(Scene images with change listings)
______________________________
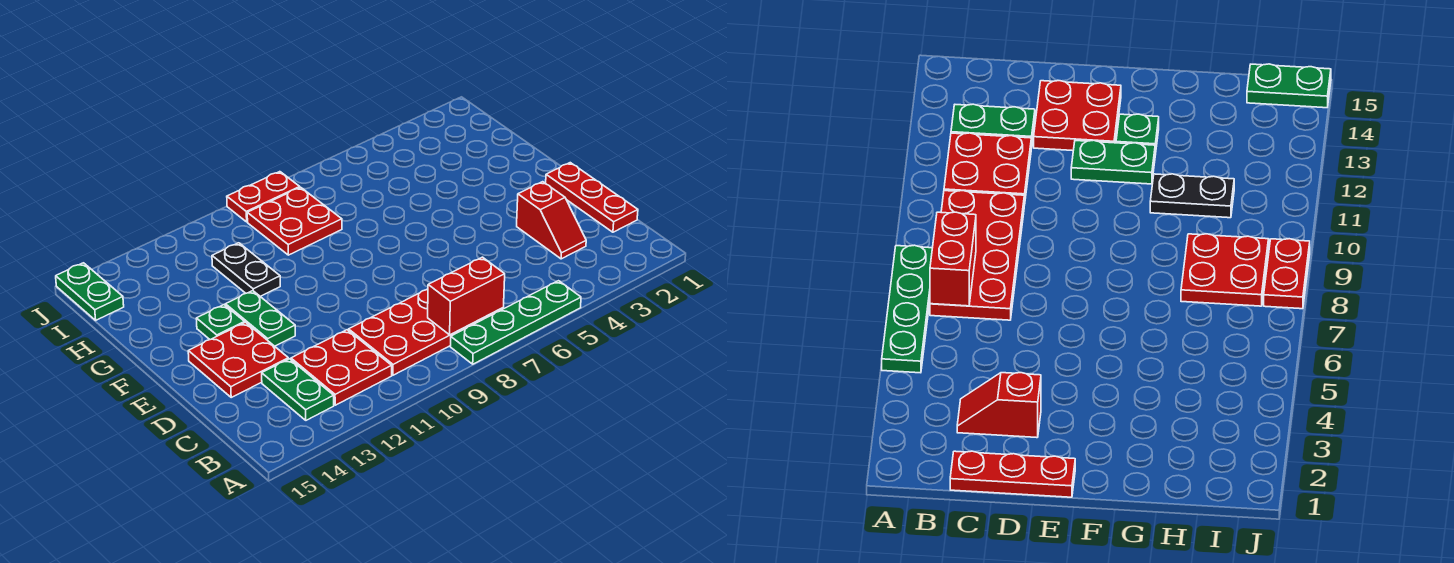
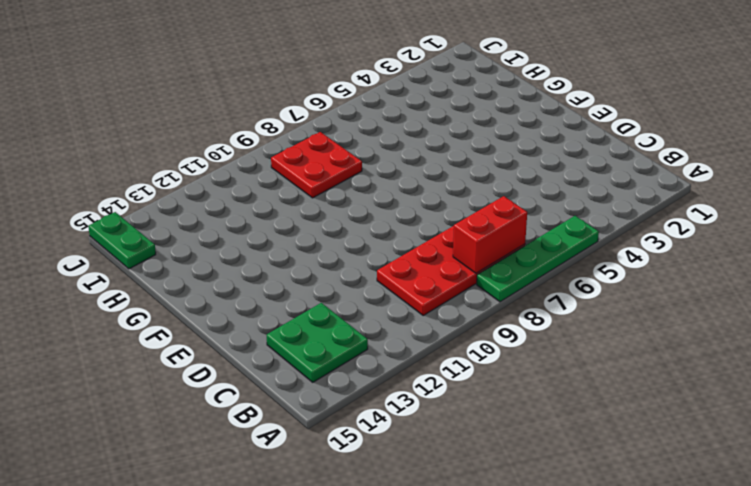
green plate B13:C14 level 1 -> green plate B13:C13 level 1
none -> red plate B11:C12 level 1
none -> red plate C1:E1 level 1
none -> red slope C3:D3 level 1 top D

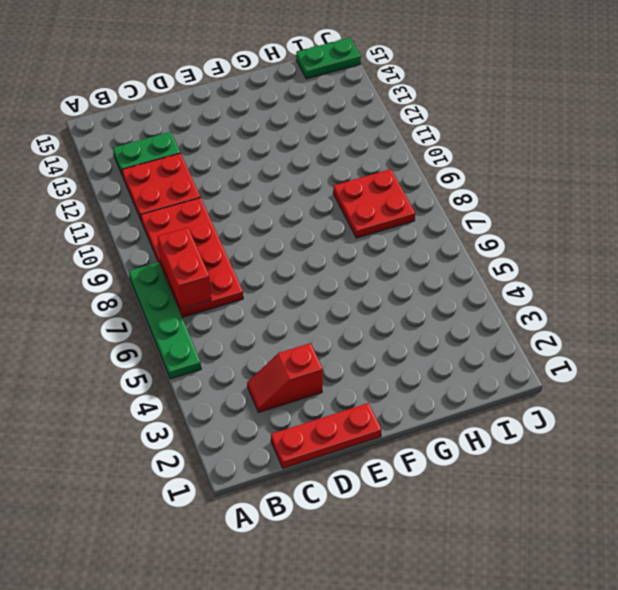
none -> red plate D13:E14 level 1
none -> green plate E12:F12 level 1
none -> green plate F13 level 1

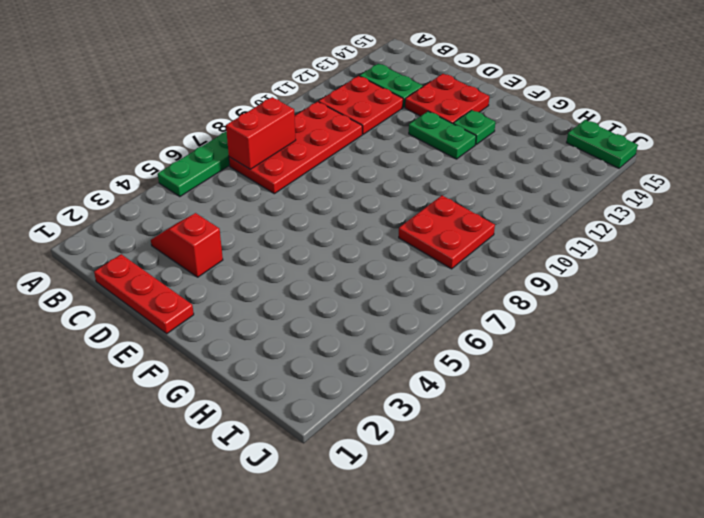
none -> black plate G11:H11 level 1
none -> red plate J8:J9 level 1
______________________________
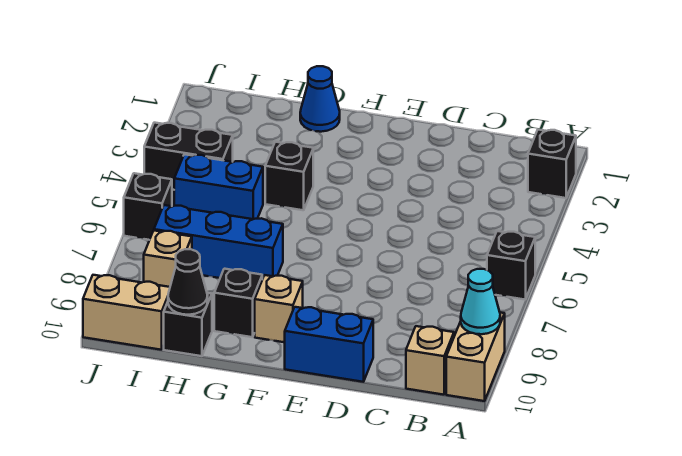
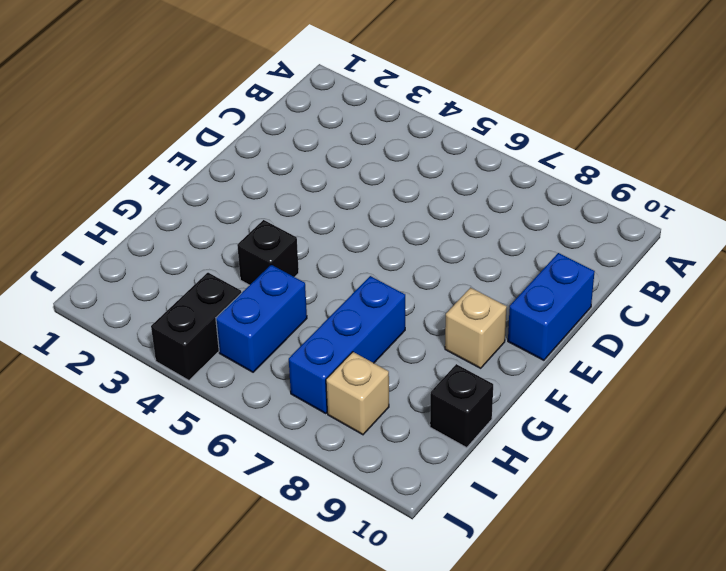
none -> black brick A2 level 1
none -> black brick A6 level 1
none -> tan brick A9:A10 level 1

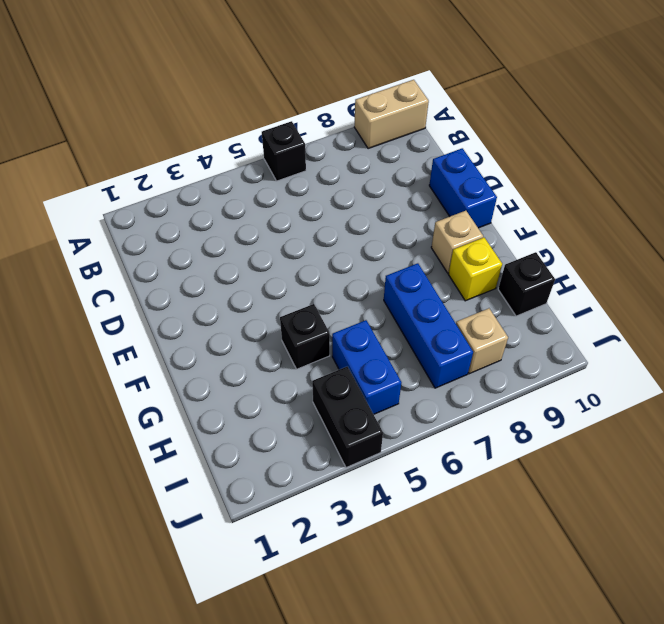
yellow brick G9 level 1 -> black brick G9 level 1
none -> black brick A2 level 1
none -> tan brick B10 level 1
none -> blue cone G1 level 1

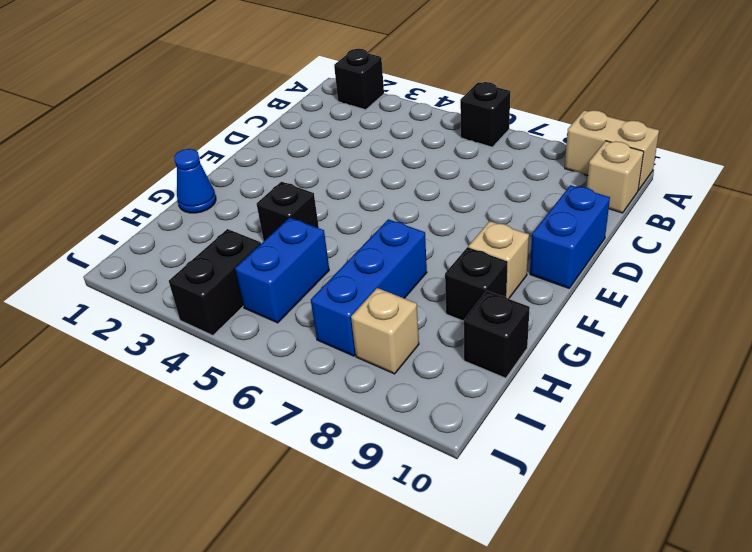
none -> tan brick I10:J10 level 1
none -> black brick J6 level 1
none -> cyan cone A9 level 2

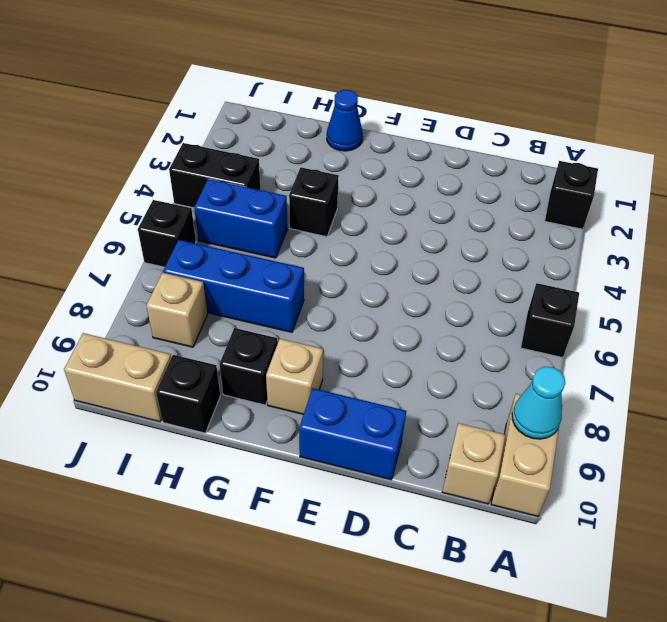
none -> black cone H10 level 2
______________________________
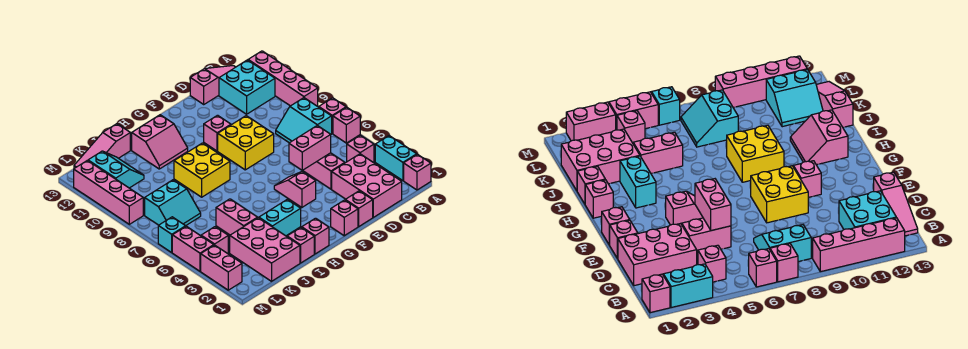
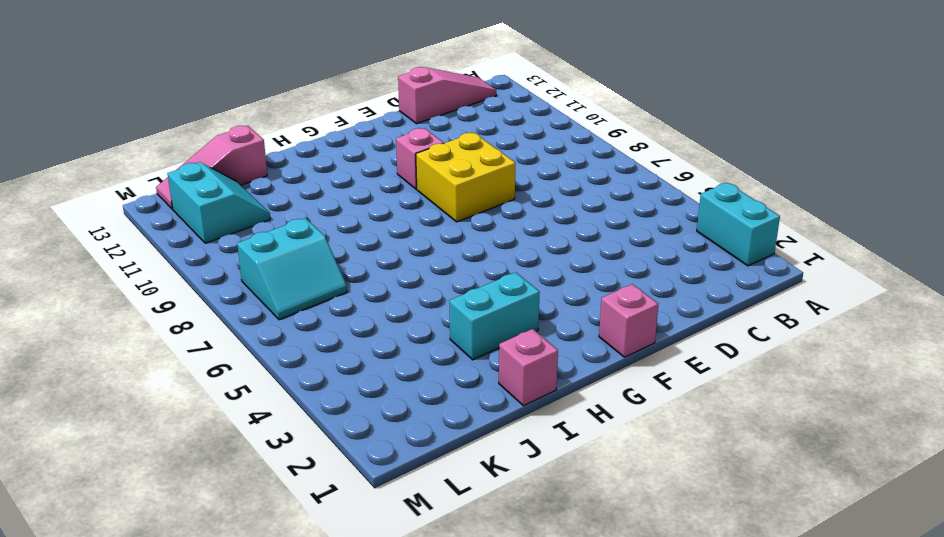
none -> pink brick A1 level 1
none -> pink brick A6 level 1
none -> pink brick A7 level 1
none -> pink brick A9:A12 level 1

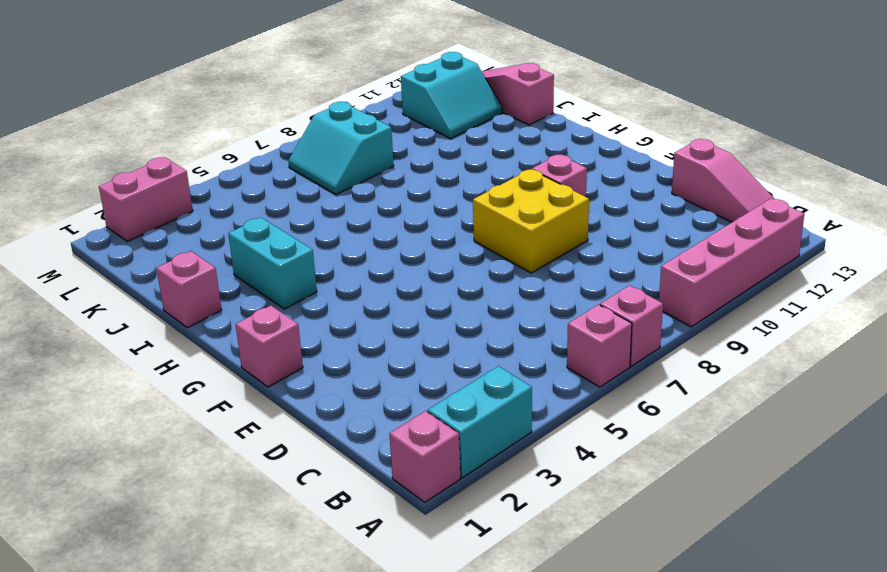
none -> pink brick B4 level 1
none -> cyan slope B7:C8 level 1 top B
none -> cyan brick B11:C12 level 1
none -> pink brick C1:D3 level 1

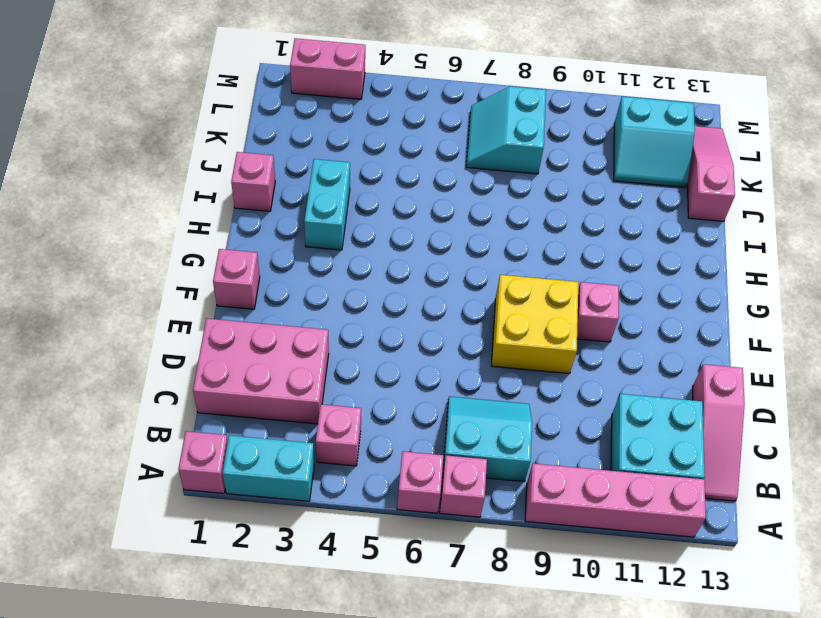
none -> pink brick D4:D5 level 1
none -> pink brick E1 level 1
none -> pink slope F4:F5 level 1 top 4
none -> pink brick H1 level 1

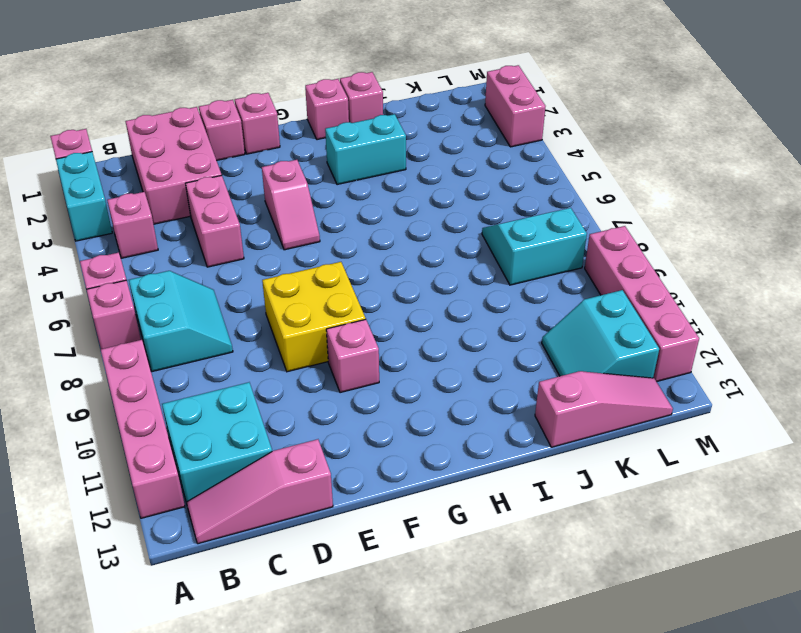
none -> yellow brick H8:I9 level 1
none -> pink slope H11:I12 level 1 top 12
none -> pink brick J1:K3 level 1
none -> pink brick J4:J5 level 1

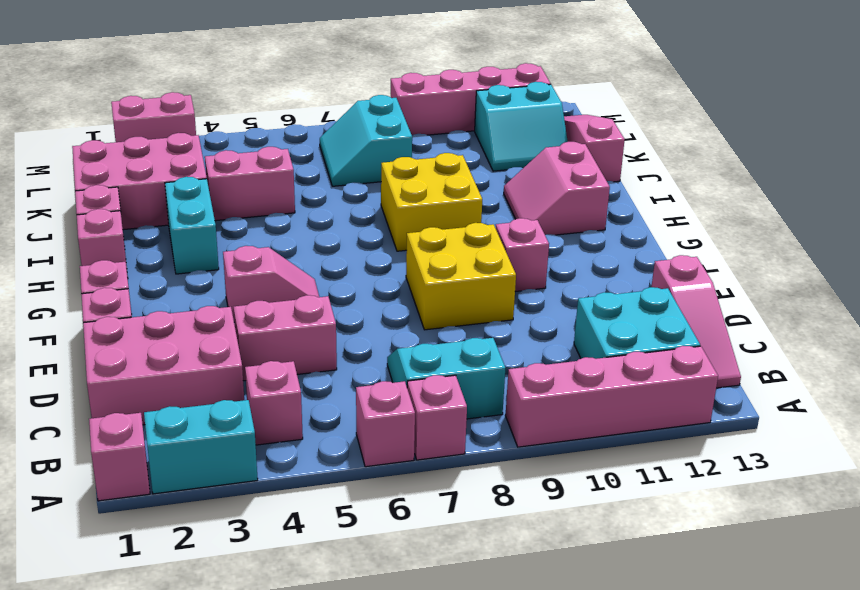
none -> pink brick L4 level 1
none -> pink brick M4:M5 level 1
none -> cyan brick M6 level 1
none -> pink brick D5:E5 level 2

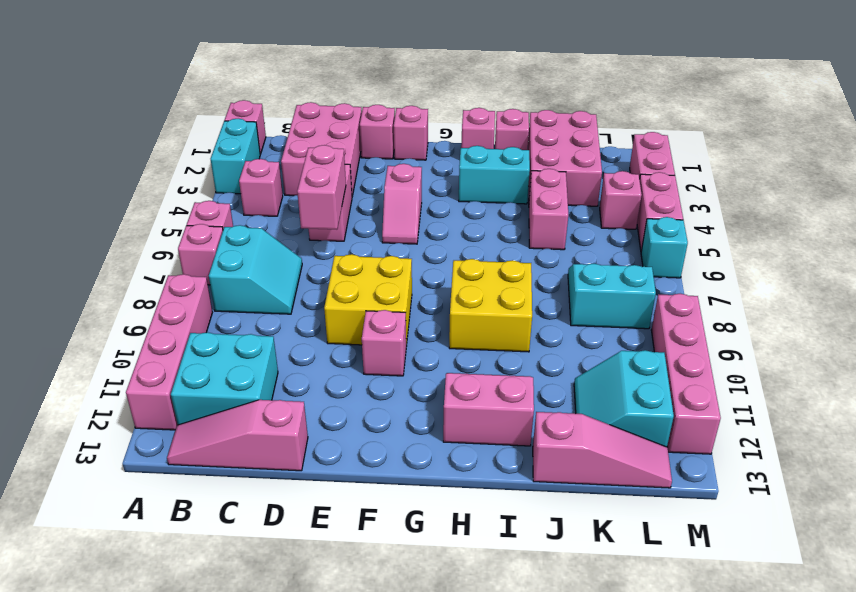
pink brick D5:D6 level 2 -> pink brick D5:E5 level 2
______________________________
* **WORK TO COMPLETE**: Copy out each line of the records above that includes "cyan".

* **YOUR SOLUTION**:
none -> cyan cone A9 level 2
none -> cyan slope B7:C8 level 1 top B
none -> cyan brick B11:C12 level 1
none -> cyan brick M6 level 1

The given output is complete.